Stored items
== == ==

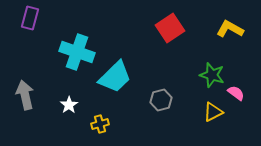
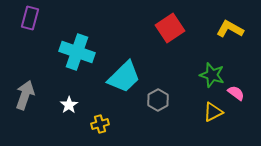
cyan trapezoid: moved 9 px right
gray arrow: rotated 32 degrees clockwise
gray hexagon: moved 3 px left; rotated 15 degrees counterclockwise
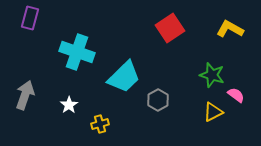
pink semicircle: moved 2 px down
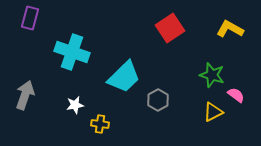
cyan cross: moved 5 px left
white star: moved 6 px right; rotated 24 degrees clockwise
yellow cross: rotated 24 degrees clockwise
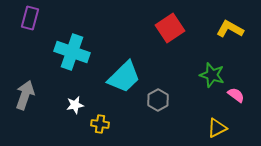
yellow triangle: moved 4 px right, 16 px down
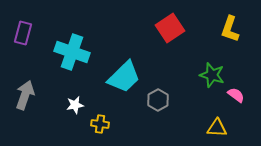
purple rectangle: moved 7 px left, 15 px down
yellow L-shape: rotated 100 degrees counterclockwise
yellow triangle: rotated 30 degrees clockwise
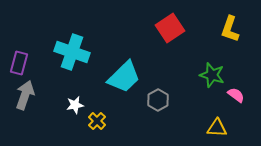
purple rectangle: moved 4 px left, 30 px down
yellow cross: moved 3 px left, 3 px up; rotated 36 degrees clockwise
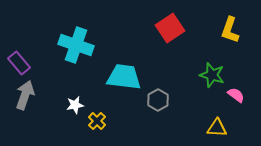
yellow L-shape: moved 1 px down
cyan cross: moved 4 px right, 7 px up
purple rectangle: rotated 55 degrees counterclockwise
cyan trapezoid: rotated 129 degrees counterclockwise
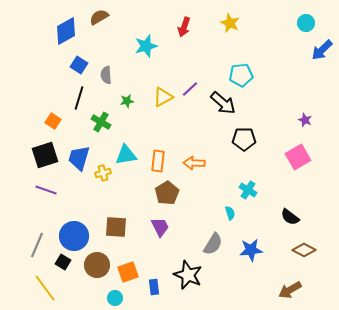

== == ==

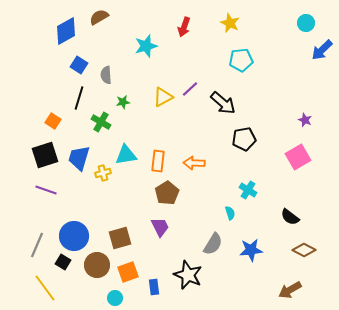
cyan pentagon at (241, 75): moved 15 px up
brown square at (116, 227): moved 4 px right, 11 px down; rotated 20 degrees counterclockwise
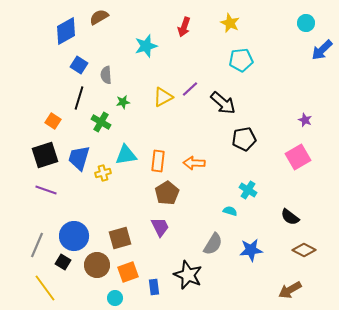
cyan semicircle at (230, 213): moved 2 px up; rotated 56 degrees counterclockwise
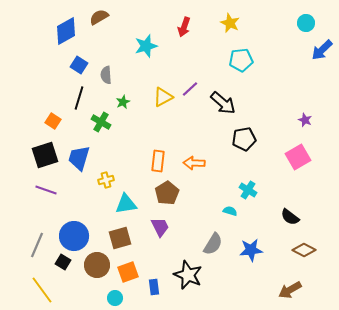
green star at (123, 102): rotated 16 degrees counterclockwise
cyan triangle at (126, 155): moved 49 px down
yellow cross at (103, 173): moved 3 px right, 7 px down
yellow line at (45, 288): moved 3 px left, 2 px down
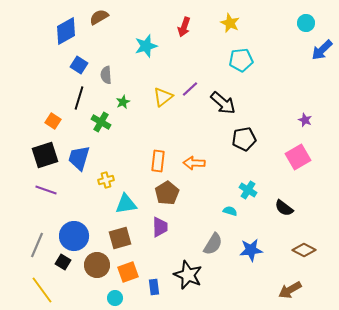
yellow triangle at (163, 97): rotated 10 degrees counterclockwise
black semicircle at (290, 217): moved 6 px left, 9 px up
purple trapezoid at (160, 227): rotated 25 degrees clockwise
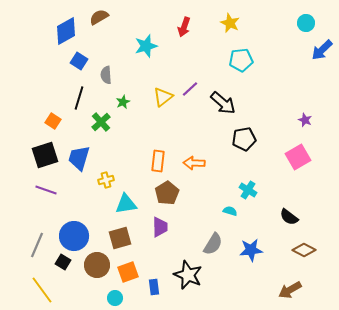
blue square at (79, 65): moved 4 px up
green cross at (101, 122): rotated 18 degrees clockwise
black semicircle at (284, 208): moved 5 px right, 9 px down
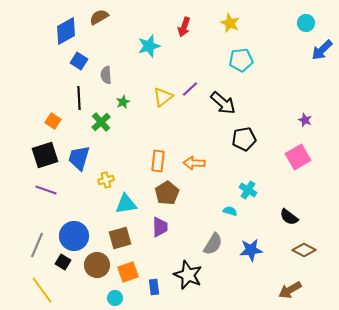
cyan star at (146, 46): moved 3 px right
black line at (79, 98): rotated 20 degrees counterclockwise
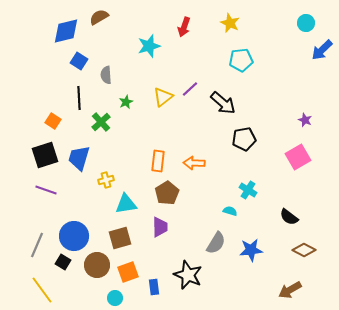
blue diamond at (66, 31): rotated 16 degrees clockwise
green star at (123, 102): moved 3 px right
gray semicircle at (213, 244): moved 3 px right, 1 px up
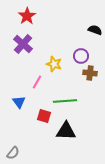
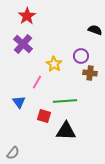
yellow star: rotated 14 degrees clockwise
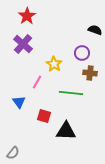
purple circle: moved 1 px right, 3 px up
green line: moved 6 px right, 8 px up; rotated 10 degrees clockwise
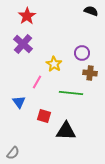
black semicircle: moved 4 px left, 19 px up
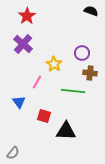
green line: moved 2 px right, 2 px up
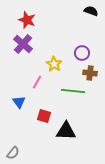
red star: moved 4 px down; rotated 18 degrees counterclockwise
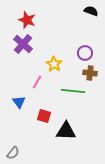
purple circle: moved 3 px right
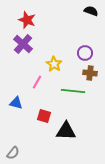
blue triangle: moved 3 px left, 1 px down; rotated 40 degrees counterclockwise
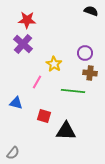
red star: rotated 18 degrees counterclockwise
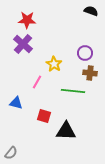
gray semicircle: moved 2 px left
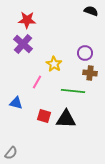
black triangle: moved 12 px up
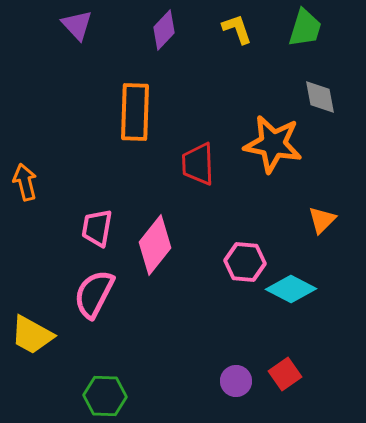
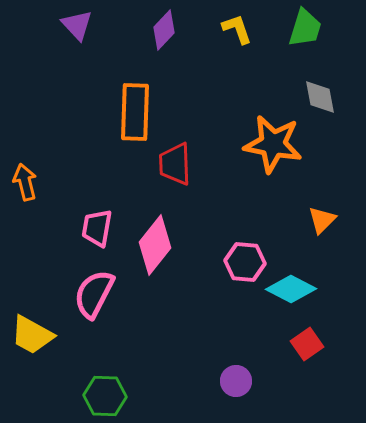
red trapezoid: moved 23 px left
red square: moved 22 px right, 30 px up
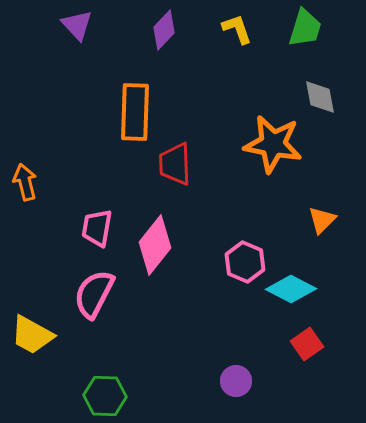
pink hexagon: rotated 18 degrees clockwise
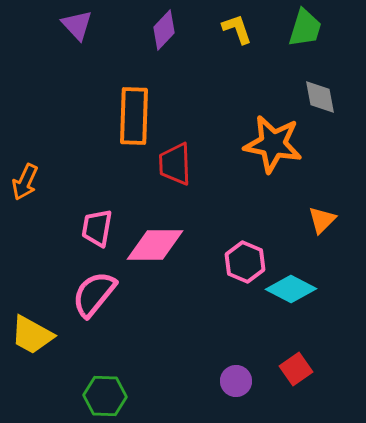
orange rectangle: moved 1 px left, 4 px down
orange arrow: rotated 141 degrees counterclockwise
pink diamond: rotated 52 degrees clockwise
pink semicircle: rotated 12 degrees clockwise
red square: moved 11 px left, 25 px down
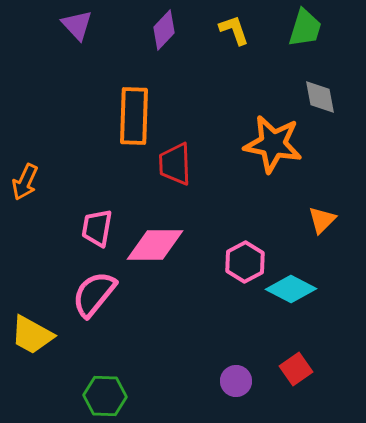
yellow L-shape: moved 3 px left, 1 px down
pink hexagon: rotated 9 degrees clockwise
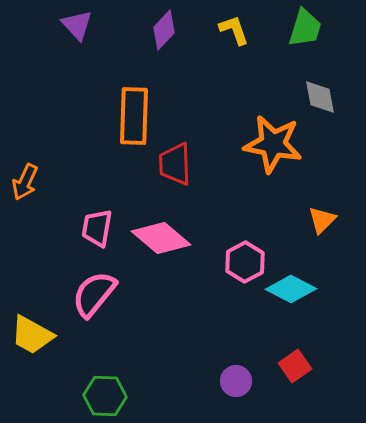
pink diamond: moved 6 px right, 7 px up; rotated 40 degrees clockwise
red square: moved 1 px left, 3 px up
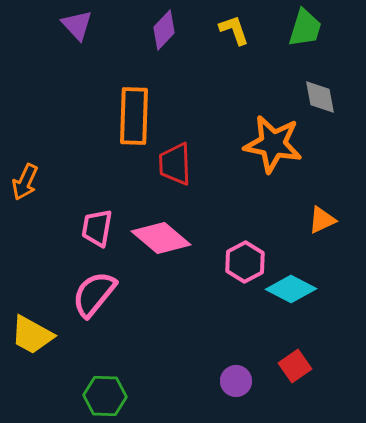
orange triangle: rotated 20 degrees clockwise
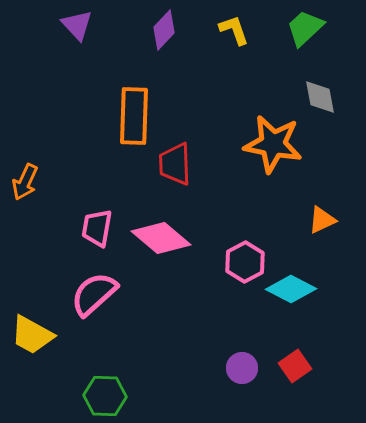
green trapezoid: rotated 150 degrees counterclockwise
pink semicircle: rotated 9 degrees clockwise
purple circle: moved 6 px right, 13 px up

== == ==

▶ _STATED GOAL_: Count the lines of the records that contain the string "cyan", with case mattering, and give only the number.

▶ _SOLVED PROBLEM_: 8